==== DATA EXCERPTS ====

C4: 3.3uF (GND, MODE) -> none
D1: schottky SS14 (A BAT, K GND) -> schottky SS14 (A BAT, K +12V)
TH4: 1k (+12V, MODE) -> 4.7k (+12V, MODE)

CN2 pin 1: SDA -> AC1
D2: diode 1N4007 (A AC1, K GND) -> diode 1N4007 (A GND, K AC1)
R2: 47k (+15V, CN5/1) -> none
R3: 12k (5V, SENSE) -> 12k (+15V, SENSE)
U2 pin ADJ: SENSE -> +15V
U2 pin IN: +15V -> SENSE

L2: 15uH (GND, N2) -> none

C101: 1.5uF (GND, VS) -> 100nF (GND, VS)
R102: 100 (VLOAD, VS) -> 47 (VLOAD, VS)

====

_TASK ITEM_: Which lines above hold the string "SENSE"? Copy each of them.

_TASK RESPONSE_:
R3: 12k (5V, SENSE) -> 12k (+15V, SENSE)
U2 pin ADJ: SENSE -> +15V
U2 pin IN: +15V -> SENSE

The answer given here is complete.